--- START ---

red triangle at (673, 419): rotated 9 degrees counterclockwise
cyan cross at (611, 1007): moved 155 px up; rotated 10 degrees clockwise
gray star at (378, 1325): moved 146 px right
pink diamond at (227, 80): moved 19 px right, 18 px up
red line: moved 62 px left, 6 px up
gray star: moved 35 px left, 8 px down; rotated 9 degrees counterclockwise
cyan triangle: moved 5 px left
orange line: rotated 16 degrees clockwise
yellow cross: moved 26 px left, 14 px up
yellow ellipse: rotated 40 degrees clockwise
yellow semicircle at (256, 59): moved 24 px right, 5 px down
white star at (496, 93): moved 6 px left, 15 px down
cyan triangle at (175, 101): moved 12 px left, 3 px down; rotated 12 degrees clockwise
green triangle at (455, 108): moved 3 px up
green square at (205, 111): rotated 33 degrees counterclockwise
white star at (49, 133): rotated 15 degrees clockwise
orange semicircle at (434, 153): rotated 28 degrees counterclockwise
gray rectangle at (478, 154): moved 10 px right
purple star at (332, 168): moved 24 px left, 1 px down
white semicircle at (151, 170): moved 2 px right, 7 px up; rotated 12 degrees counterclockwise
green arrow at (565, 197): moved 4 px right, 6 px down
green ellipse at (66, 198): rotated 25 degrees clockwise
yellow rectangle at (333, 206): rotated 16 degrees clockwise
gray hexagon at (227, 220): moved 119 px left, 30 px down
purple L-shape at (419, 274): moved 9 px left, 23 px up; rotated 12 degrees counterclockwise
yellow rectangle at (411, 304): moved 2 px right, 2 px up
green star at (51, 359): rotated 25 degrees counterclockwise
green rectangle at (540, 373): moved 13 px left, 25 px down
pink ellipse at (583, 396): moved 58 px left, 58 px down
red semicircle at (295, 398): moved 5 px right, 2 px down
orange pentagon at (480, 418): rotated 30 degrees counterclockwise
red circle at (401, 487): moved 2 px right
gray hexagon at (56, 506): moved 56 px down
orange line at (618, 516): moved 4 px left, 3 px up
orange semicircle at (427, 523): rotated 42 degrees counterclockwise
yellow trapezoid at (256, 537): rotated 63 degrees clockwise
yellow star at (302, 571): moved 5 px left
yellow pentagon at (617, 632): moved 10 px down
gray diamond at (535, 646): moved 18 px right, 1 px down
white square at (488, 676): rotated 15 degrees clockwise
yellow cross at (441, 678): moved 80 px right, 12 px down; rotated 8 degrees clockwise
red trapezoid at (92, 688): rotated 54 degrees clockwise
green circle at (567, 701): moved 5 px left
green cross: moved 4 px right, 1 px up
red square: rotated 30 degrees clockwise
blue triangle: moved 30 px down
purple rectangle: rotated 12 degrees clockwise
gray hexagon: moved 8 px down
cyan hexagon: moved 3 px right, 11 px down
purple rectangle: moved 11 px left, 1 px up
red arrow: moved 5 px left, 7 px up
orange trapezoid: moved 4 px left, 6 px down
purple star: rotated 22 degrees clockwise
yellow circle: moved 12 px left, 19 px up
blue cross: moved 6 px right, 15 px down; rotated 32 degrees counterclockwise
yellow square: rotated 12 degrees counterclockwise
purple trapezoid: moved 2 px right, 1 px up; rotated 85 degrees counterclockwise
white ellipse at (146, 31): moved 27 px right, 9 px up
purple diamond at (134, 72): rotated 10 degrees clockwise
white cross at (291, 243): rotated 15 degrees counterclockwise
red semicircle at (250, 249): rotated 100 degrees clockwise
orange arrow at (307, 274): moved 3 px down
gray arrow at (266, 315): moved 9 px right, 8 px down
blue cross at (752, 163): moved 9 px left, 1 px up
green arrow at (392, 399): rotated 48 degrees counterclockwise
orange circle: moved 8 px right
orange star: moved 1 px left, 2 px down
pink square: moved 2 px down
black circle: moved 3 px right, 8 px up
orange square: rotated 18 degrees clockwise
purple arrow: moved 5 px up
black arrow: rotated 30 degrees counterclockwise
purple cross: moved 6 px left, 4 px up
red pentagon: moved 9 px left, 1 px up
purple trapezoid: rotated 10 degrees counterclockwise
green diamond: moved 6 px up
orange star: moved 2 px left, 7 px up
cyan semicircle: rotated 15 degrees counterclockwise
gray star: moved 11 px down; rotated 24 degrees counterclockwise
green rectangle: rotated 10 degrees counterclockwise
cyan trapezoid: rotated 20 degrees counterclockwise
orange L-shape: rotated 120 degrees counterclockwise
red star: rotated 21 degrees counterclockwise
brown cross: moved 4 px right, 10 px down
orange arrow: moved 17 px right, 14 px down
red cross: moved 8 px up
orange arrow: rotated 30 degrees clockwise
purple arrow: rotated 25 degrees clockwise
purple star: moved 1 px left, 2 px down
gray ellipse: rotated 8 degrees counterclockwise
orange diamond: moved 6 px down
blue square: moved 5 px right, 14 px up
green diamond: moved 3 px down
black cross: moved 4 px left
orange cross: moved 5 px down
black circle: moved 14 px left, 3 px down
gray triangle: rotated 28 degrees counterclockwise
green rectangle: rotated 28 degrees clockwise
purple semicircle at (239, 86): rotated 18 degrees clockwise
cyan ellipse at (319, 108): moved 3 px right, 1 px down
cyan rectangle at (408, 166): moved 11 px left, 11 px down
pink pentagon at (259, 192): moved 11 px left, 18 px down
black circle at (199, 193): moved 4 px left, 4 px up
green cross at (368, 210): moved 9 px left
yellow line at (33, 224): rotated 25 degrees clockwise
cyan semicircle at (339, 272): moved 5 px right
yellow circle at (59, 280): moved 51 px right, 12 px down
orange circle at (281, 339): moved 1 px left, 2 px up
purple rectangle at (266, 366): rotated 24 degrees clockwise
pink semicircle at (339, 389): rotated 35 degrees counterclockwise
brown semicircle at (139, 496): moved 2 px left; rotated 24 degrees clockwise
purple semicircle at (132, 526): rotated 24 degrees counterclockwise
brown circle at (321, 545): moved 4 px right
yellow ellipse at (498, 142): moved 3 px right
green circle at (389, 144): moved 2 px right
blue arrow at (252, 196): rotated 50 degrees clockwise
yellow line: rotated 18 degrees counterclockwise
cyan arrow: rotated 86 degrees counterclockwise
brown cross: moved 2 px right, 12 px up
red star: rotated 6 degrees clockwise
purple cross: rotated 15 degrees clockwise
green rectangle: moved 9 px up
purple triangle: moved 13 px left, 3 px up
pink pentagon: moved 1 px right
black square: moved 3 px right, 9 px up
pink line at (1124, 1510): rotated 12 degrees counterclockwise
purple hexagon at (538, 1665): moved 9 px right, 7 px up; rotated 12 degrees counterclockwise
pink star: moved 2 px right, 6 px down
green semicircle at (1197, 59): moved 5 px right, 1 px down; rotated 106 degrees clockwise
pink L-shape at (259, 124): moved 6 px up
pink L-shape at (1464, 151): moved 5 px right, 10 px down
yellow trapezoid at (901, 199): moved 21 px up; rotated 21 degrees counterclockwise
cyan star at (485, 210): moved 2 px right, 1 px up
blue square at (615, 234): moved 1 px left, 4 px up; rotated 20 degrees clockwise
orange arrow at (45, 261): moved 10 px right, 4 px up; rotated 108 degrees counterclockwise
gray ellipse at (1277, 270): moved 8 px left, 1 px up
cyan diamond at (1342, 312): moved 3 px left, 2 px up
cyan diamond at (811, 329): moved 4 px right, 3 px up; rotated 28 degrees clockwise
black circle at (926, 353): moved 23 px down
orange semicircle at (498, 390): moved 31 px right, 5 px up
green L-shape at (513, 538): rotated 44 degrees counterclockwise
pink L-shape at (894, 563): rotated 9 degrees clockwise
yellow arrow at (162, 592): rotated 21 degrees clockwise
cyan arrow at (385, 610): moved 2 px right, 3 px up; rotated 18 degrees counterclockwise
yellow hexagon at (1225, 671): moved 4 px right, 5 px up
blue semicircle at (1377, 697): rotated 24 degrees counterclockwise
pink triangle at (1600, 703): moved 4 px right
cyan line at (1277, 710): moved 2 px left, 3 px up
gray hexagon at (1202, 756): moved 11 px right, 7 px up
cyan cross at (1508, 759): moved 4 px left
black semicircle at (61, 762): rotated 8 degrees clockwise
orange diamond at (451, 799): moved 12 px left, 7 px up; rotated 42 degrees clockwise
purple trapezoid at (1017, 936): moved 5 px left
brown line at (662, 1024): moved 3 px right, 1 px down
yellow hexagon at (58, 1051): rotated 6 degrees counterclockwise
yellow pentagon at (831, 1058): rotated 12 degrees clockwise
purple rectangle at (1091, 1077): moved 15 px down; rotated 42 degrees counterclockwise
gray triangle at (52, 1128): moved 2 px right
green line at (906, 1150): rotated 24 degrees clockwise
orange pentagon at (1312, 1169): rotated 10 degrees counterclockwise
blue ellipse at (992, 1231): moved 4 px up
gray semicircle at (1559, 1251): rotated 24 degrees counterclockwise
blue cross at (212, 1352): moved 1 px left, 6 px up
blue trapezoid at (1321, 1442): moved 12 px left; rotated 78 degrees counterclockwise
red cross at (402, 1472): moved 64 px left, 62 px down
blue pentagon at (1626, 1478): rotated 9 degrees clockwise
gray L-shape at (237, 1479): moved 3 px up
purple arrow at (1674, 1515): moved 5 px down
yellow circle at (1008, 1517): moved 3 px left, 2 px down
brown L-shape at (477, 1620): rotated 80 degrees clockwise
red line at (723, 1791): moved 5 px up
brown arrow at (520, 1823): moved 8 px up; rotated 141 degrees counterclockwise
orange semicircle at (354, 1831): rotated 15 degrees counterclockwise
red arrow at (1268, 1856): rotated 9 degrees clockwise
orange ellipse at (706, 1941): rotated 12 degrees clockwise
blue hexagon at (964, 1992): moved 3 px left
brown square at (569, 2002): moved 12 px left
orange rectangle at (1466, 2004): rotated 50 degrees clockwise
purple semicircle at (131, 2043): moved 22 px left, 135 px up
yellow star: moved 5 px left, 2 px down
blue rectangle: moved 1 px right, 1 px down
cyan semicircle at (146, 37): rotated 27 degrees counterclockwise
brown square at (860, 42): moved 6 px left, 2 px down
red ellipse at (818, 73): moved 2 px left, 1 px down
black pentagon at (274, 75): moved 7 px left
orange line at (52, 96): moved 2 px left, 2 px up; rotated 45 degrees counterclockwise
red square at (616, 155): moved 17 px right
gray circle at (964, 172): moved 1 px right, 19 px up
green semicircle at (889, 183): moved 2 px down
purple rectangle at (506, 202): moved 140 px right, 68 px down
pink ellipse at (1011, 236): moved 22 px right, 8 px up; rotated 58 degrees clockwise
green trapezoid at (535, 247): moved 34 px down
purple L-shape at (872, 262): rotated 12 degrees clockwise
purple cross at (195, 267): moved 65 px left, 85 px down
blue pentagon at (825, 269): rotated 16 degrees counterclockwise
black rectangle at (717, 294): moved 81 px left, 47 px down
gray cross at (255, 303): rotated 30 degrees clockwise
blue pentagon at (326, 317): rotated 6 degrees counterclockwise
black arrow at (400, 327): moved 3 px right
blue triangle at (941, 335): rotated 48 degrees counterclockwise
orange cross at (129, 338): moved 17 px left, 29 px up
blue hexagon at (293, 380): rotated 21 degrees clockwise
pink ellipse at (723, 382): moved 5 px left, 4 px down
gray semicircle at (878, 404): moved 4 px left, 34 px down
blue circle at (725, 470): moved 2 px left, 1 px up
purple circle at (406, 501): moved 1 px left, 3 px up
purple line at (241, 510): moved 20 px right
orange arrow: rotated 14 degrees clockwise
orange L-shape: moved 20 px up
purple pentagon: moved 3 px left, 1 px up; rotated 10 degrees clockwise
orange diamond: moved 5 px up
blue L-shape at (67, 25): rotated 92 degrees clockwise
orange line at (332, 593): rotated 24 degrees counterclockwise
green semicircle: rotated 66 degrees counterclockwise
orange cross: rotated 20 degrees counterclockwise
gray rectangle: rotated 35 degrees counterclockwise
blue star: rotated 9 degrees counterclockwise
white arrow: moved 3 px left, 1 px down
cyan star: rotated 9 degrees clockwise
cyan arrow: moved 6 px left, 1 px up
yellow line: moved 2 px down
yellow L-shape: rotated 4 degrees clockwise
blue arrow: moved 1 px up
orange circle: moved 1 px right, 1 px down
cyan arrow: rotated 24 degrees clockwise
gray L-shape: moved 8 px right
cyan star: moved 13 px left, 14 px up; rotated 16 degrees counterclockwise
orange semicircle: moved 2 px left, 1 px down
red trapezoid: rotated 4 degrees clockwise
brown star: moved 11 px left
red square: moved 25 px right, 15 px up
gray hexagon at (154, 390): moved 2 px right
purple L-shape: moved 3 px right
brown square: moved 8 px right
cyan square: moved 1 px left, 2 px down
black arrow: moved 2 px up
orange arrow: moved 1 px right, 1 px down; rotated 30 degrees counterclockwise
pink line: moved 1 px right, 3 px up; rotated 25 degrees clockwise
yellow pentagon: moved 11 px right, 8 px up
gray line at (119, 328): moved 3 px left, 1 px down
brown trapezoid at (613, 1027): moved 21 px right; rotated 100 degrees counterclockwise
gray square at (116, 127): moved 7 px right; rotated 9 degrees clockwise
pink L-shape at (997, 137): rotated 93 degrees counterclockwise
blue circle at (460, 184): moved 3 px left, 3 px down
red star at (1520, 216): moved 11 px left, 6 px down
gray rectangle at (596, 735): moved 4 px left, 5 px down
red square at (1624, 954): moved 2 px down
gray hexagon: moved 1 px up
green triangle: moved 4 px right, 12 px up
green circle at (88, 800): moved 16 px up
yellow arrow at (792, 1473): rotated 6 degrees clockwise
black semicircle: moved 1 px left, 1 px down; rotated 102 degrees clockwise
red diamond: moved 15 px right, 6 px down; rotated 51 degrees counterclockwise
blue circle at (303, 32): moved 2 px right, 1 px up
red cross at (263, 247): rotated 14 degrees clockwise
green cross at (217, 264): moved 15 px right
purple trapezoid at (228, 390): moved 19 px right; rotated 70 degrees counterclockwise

--- END ---

■ **EXERCISE GOAL**
Update everything from the start of the records down through the line with "purple star at", writing those lines out again with "semicircle" changed to "half circle" and nothing else altered.

■ **ANSWER TO THE TASK**
red triangle at (673, 419): rotated 9 degrees counterclockwise
cyan cross at (611, 1007): moved 155 px up; rotated 10 degrees clockwise
gray star at (378, 1325): moved 146 px right
pink diamond at (227, 80): moved 19 px right, 18 px up
red line: moved 62 px left, 6 px up
gray star: moved 35 px left, 8 px down; rotated 9 degrees counterclockwise
cyan triangle: moved 5 px left
orange line: rotated 16 degrees clockwise
yellow cross: moved 26 px left, 14 px up
yellow ellipse: rotated 40 degrees clockwise
yellow half circle at (256, 59): moved 24 px right, 5 px down
white star at (496, 93): moved 6 px left, 15 px down
cyan triangle at (175, 101): moved 12 px left, 3 px down; rotated 12 degrees clockwise
green triangle at (455, 108): moved 3 px up
green square at (205, 111): rotated 33 degrees counterclockwise
white star at (49, 133): rotated 15 degrees clockwise
orange half circle at (434, 153): rotated 28 degrees counterclockwise
gray rectangle at (478, 154): moved 10 px right
purple star at (332, 168): moved 24 px left, 1 px down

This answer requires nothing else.